Given records Block Start

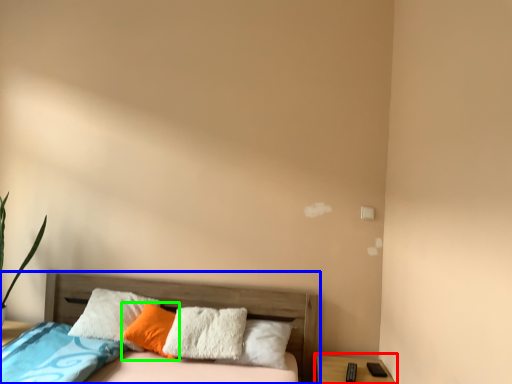
Question: Based on their relative distances, which object is farther from nightstand (highlighted by a red box)? Choose from bed (highlighted by a blue box) and pillow (highlighted by a green box).

Choices:
 (A) bed
 (B) pillow

Answer: (B)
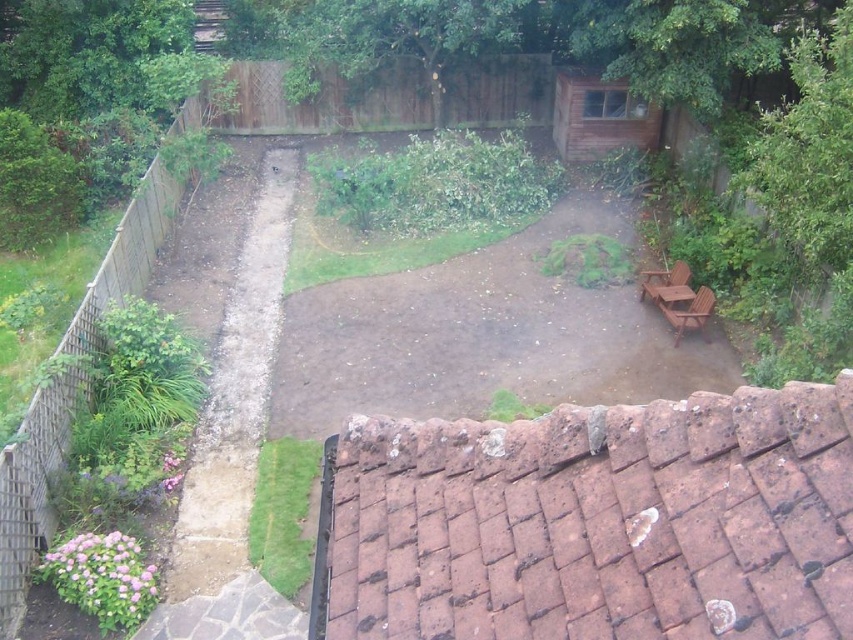
Who is positioned more to the left, green leafy tree at upper right or green leafy tree at upper center?

green leafy tree at upper center

Does green leafy tree at upper right have a greater width compared to green leafy tree at upper center?

Yes.

You are a GUI agent. You are given a task and a screenshot of the screen. Output one action in this format:
    pyautogui.click(x=<x>, y=<y>)
    Task: Click on the green leafy tree at upper right
    
    Given the screenshot: What is the action you would take?
    pyautogui.click(x=808, y=156)

Where is `green leafy tree at upper right`? The image size is (853, 640). green leafy tree at upper right is located at coordinates (808, 156).

Image resolution: width=853 pixels, height=640 pixels. What do you see at coordinates (392, 38) in the screenshot? I see `green leafy tree at upper center` at bounding box center [392, 38].

The width and height of the screenshot is (853, 640). Find the location of `green leafy tree at upper center`. green leafy tree at upper center is located at coordinates (392, 38).

Between point (473, 4) and point (596, 131), which one is positioned behind?

Point (596, 131)

Identify the location of green leafy tree at upper center. point(392,38).

Measure the distance between point (821, 163) and camera.

A distance of 10.38 meters exists between point (821, 163) and camera.

Is point (805, 237) more distant than point (560, 124)?

No, it is in front of (560, 124).

Identify the location of green leafy tree at upper right. This screenshot has width=853, height=640. (808, 156).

Given records Block End

◆ **What the task requires**: Print every line from the one containing "Is point (805, 237)" through the last line of the entries above, including both ends, with no changes.

◆ **Written answer**:
Is point (805, 237) more distant than point (560, 124)?

No, it is in front of (560, 124).

Identify the location of green leafy tree at upper right. This screenshot has width=853, height=640. (808, 156).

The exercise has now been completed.